◆ EXERCISE INPUTS ◆
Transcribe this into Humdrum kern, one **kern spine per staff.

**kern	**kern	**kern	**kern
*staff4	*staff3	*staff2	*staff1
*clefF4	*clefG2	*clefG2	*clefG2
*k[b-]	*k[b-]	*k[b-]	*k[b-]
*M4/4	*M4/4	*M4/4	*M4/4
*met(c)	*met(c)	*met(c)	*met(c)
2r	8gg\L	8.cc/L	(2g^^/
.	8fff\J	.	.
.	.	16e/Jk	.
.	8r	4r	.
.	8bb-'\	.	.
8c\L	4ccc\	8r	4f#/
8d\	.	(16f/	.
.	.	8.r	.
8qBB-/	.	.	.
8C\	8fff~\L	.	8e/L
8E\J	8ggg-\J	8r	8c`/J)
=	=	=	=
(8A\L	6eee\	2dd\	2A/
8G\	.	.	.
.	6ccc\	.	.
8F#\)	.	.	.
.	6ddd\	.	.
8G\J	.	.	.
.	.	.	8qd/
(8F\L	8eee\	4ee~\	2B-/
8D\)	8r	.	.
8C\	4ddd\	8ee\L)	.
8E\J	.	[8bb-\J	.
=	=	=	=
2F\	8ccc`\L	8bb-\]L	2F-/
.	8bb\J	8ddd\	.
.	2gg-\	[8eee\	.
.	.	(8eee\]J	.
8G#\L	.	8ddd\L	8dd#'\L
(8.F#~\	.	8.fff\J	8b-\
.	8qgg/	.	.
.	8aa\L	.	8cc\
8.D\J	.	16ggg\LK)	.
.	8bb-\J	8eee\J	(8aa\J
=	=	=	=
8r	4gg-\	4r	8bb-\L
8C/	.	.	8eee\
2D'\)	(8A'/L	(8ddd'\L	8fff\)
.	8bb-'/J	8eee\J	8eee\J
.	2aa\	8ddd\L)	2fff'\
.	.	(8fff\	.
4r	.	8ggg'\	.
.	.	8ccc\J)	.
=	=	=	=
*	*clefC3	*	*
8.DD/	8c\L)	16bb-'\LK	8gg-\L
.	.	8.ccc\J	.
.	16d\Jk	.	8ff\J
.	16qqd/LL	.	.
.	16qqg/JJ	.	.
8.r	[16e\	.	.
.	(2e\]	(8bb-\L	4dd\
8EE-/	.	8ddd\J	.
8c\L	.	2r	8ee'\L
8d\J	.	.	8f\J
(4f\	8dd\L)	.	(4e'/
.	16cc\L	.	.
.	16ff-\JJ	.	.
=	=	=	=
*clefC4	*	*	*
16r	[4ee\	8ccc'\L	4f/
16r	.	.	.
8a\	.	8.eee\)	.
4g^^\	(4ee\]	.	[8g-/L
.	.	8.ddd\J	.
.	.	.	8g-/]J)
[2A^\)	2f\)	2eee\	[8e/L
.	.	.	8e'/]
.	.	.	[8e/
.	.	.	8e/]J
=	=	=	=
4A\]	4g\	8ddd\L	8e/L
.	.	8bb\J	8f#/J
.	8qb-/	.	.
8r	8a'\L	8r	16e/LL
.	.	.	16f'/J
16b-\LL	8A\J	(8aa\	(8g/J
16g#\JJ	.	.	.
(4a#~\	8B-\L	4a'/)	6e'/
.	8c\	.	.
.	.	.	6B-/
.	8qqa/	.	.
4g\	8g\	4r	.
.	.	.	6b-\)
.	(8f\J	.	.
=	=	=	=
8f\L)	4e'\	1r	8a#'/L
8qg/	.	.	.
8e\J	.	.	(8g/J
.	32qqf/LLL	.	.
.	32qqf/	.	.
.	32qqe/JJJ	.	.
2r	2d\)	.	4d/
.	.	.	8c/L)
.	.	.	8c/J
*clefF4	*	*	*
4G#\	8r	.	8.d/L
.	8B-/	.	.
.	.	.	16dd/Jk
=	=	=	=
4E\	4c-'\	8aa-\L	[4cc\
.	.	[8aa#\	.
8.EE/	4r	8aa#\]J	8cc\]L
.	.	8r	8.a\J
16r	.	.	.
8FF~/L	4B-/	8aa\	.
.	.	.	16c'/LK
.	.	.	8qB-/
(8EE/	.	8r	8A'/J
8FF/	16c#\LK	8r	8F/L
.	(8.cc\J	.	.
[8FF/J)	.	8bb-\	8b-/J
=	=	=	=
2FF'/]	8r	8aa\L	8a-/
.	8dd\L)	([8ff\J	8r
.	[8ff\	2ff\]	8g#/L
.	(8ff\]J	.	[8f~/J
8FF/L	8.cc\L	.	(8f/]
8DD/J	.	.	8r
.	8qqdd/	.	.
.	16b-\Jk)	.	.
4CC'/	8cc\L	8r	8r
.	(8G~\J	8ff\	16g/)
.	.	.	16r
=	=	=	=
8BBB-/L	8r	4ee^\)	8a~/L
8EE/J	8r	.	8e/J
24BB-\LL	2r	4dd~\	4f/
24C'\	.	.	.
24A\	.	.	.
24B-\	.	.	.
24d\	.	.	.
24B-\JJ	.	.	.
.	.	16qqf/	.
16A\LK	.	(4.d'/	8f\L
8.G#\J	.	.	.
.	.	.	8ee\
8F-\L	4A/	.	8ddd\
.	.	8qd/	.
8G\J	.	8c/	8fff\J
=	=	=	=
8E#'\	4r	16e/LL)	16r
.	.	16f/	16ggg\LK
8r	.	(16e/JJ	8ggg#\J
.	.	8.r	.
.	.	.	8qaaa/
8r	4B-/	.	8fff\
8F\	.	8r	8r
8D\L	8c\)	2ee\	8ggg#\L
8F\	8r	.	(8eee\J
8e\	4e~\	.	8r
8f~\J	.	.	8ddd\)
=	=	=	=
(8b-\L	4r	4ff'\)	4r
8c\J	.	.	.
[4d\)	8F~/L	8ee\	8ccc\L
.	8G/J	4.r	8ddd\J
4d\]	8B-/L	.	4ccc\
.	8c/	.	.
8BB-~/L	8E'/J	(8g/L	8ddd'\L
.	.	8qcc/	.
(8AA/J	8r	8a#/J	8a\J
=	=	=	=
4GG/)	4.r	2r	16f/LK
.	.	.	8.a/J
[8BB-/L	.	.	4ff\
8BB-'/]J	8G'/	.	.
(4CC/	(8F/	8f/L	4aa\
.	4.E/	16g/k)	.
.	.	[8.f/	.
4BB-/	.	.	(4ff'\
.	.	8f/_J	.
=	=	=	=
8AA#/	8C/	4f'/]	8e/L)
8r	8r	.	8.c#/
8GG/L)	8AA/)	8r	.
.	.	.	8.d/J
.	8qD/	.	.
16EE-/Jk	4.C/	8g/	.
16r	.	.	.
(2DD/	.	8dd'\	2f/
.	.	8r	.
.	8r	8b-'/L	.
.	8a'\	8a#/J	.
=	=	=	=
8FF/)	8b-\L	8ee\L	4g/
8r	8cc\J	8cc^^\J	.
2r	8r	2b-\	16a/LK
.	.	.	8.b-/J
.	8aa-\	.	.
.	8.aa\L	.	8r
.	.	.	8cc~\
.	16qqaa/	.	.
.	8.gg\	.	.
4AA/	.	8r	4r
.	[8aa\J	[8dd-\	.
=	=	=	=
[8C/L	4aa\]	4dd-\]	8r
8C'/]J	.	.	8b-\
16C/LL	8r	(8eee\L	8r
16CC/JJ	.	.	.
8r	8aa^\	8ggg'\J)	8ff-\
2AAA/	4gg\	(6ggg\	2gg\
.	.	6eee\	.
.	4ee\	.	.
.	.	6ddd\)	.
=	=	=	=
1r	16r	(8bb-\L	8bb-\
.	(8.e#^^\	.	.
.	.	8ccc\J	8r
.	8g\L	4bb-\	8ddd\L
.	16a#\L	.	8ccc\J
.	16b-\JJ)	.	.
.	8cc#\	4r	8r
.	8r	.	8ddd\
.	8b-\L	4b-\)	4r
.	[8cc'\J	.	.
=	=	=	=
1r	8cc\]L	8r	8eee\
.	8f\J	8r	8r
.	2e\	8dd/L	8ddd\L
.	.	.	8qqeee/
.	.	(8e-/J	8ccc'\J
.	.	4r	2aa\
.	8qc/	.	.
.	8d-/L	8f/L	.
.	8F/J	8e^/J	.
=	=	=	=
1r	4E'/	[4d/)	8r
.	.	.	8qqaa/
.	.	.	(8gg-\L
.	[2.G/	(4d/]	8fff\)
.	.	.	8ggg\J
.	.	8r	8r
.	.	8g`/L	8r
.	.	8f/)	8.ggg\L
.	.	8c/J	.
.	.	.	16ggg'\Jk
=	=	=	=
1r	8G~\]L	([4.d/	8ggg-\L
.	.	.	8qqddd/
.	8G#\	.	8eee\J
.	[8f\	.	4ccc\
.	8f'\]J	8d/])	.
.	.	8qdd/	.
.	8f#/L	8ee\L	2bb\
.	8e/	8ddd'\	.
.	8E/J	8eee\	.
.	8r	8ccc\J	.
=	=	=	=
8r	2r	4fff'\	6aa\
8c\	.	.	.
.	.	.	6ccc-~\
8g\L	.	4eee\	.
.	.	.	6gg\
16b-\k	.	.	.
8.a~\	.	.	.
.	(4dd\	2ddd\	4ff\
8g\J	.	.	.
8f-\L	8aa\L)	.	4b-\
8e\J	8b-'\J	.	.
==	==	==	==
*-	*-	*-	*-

◆ TO DO ◆
How many lines in the data above contain the string "kern", counting only matches with the same case? Reply with the number alone.

◆ ANSWER TO THIS TASK ◆
2